* Begin Records provided *
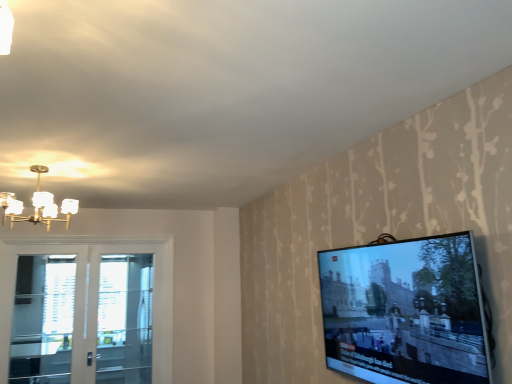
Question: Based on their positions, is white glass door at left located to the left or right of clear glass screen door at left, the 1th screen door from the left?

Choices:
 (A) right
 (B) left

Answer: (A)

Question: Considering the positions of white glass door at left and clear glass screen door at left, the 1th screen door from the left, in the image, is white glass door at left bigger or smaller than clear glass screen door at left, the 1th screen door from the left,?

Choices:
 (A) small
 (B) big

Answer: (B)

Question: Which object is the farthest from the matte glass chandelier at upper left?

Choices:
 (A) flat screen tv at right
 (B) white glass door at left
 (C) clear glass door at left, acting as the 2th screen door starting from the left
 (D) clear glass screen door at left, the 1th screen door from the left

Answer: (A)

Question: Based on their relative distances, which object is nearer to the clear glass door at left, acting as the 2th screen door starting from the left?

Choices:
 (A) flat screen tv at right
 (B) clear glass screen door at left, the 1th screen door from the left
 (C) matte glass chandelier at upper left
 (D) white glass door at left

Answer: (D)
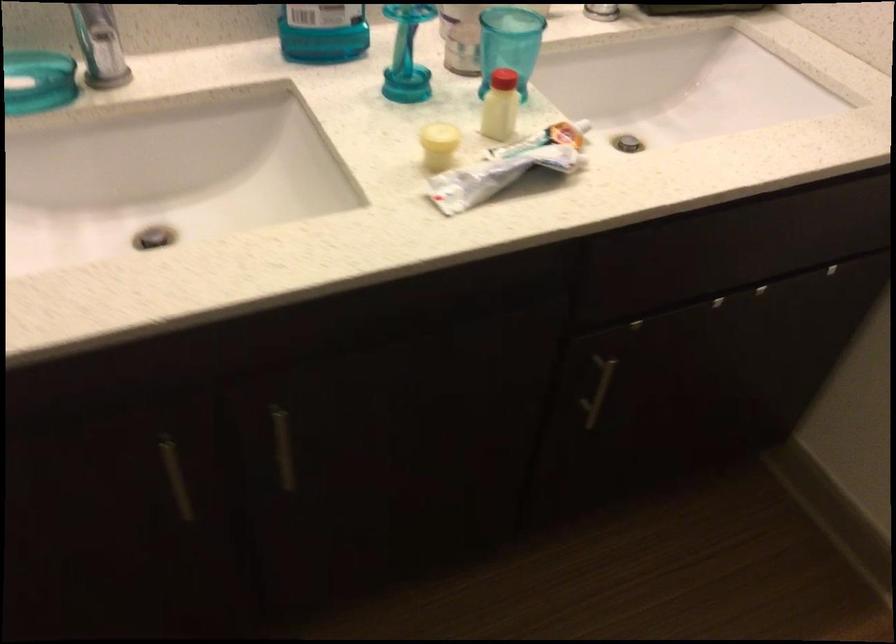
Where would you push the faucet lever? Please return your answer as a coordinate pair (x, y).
* End Records provided *
= Problem to solve =
Gather every line of the data above that contains the string "starting", matching case exactly.

= Final result =
 (C) clear glass door at left, acting as the 2th screen door starting from the left
Question: Based on their relative distances, which object is nearer to the clear glass door at left, acting as the 2th screen door starting from the left?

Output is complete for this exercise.